Scene comparison data:
== Segment start ==

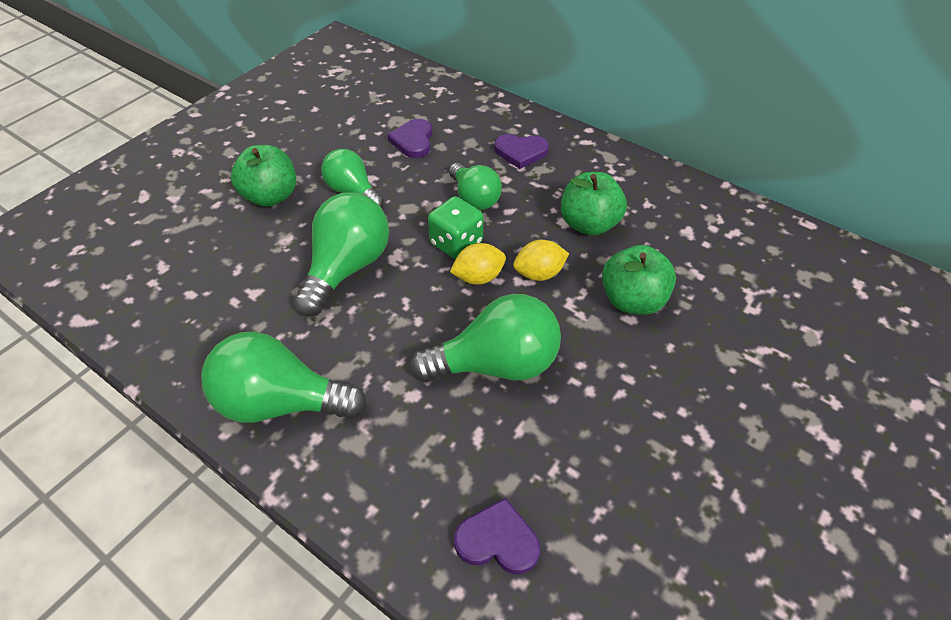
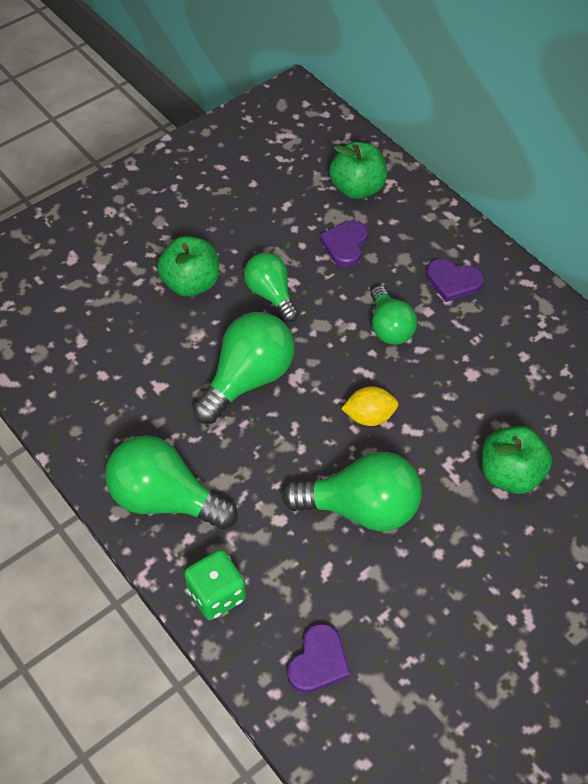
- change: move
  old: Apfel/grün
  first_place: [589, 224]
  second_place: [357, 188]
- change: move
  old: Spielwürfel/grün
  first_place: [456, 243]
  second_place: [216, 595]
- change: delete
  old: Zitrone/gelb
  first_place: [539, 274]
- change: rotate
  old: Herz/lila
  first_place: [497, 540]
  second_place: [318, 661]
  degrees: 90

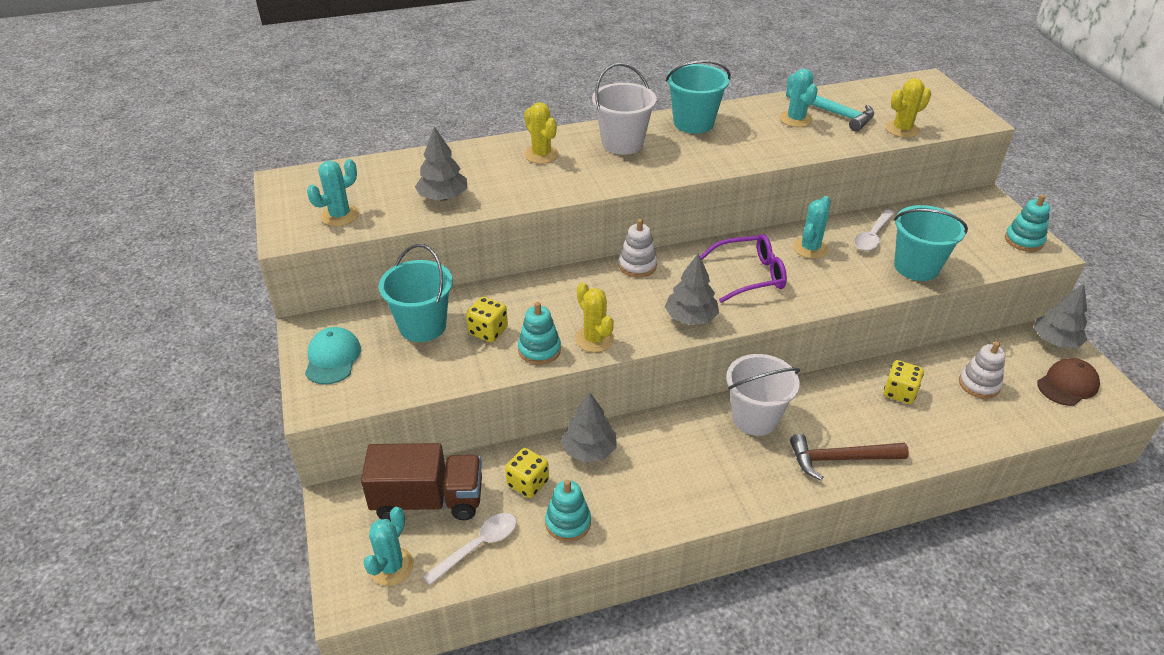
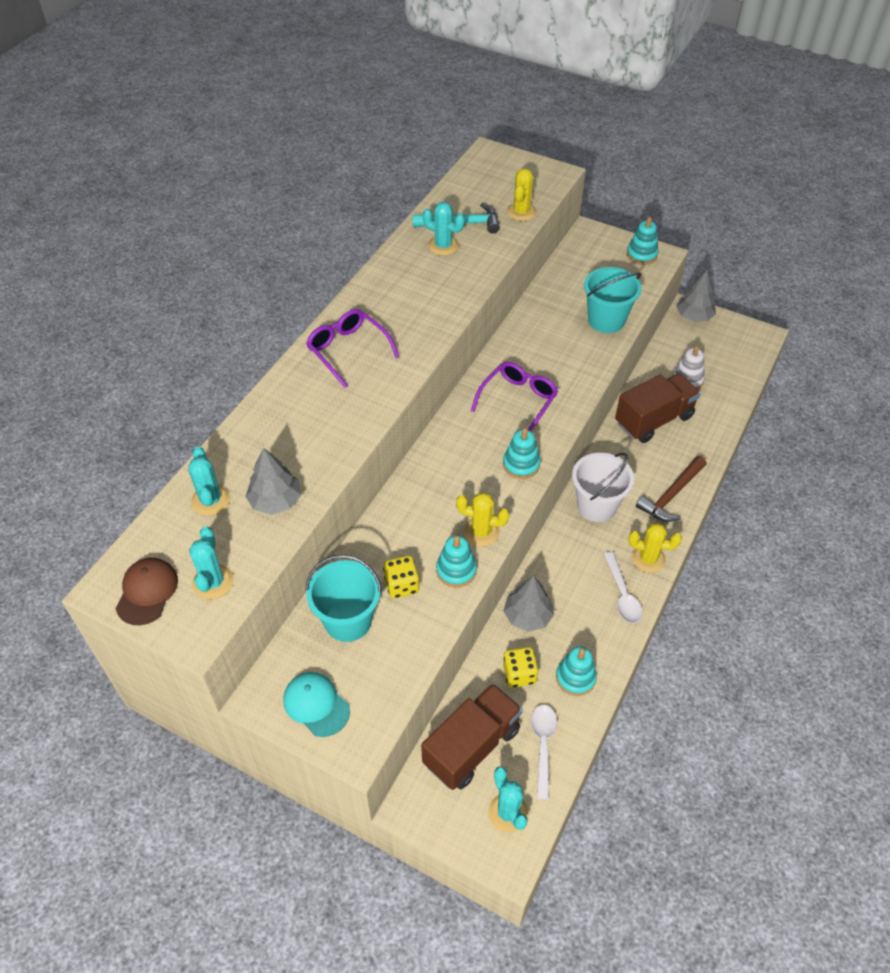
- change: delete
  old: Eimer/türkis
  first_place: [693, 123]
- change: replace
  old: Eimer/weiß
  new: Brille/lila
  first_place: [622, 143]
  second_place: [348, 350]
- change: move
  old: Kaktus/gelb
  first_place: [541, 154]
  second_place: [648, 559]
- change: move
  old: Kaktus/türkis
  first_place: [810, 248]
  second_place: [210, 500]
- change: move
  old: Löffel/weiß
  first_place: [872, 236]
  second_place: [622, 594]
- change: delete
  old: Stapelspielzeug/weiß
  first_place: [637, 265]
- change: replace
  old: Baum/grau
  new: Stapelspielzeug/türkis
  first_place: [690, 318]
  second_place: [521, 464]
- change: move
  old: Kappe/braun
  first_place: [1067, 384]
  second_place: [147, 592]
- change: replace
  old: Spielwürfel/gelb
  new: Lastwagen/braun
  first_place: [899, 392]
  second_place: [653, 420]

== Segment end ==
== Segment start ==

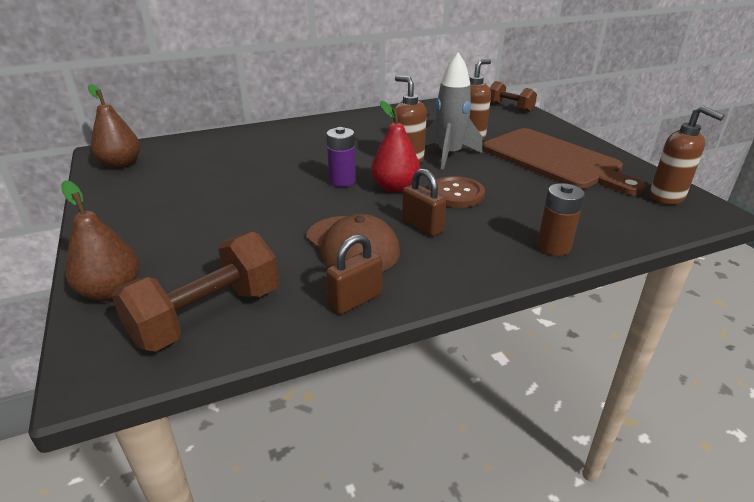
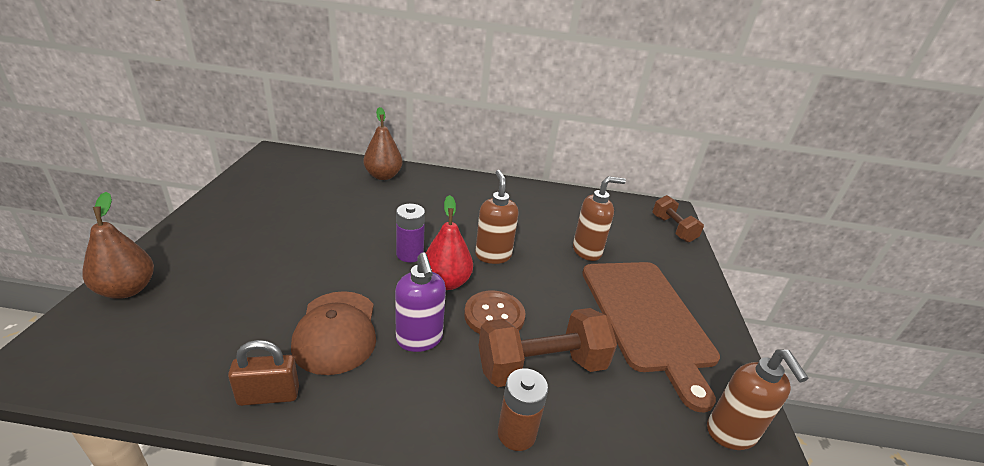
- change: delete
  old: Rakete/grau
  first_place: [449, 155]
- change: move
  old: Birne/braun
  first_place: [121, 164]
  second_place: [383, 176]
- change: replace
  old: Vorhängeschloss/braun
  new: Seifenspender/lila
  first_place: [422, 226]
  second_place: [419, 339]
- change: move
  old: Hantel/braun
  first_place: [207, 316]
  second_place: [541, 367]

== Segment end ==

About this exercise: For every line above that includes the word "grün", return the line.

Output:
  old: Apfel/grün
  old: Spielwürfel/grün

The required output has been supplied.